> **Work to complete**
Which lines in the entries below contain the string "kern"? Return each of those lines in full.
** start Raw data **
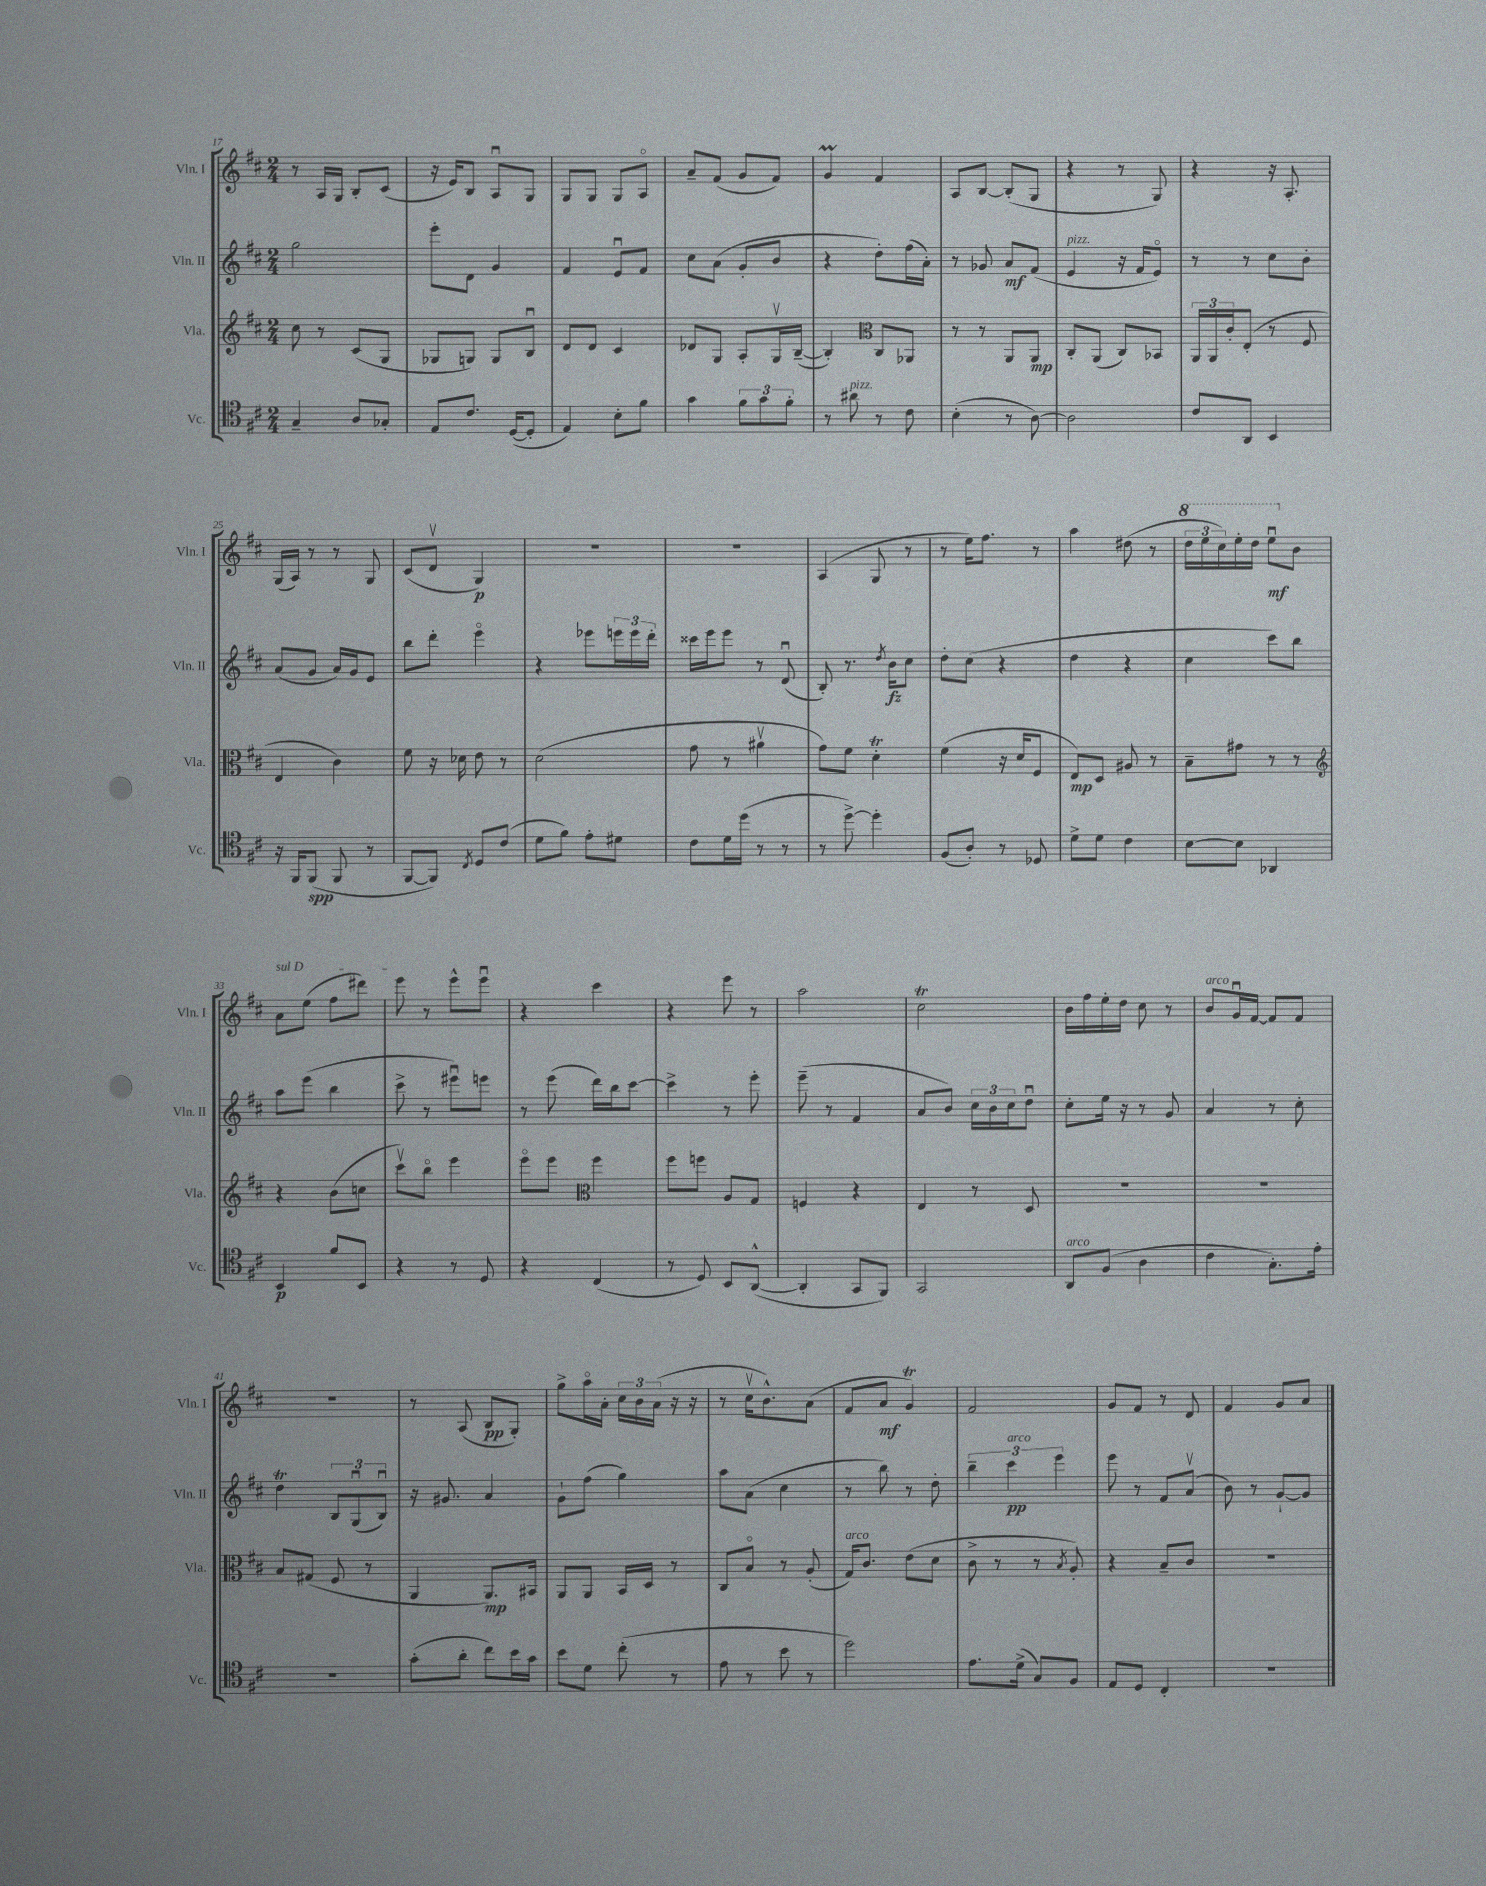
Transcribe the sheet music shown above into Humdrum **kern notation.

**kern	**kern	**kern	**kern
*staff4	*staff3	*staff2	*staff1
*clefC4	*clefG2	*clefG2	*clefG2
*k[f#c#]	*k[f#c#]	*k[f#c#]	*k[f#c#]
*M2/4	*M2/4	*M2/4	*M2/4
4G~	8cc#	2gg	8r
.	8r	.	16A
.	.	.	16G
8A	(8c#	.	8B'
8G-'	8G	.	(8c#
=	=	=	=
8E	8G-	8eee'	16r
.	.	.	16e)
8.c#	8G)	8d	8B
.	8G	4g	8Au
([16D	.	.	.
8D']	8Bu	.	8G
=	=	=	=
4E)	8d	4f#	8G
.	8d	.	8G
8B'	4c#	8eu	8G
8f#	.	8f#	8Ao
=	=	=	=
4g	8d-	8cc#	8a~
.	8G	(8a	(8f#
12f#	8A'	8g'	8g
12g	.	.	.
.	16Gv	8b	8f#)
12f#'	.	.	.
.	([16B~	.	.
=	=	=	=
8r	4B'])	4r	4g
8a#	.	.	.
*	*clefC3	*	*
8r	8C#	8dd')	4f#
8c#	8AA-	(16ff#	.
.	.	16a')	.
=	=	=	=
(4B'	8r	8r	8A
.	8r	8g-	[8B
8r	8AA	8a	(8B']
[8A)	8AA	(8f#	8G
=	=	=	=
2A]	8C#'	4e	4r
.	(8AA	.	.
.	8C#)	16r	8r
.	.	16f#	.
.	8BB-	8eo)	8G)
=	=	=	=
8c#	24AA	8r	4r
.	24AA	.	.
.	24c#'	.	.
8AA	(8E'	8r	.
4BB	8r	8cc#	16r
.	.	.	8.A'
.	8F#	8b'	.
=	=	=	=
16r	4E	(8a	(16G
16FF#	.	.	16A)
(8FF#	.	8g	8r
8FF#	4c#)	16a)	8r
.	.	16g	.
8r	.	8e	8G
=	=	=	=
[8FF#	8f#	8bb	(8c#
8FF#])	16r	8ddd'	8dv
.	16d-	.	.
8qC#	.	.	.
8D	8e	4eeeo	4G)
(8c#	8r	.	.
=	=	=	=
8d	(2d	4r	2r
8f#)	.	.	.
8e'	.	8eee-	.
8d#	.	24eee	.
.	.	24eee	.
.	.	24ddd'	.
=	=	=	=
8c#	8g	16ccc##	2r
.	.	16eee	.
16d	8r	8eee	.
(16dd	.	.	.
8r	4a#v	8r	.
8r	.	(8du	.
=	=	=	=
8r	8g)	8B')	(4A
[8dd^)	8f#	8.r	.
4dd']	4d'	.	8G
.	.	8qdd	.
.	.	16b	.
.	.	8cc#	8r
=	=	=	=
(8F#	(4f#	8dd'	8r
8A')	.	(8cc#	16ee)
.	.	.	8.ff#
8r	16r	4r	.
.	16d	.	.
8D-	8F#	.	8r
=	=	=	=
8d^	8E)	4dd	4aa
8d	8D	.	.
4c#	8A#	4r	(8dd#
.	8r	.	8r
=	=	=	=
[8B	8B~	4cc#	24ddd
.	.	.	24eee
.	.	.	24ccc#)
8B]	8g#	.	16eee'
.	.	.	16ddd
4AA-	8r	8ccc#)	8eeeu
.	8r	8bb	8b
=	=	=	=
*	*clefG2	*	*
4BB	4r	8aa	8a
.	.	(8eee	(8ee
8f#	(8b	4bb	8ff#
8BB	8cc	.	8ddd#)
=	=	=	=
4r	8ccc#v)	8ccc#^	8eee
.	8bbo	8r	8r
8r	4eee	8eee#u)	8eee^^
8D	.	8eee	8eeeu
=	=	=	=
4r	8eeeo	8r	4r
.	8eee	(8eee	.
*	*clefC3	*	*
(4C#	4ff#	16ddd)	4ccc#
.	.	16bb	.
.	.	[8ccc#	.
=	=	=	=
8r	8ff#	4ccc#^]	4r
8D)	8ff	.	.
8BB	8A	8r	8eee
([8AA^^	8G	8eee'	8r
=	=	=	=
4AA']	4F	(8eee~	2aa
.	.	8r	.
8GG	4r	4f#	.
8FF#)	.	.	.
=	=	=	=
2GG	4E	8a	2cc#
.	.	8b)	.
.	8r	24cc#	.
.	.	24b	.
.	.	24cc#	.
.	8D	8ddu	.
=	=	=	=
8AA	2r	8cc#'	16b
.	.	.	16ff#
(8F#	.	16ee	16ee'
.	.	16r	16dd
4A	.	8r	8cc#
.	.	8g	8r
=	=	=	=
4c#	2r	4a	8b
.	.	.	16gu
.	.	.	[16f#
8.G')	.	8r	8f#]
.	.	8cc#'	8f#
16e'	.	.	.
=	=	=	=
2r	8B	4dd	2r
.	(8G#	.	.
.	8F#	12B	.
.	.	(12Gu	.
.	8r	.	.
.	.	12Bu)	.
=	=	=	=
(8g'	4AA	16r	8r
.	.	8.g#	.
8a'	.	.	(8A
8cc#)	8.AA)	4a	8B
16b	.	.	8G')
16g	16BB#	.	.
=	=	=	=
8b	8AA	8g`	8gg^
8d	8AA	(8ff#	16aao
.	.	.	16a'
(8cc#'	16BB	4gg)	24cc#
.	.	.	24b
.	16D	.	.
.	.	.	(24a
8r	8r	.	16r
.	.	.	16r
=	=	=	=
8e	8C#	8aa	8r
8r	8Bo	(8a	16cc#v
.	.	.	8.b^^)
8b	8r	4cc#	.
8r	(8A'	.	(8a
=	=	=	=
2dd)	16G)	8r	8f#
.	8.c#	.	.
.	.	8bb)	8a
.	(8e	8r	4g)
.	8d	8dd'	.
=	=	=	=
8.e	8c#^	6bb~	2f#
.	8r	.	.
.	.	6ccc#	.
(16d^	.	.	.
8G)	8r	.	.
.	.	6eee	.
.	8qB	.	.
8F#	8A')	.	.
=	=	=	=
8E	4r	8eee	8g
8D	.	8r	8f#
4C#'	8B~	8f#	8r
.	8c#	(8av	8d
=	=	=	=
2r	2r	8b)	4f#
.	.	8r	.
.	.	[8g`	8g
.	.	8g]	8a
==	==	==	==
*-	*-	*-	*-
** end Raw data **
> **Exercise answer**
Transcribe the sheet music shown above into Humdrum **kern notation.
**kern	**kern	**kern	**kern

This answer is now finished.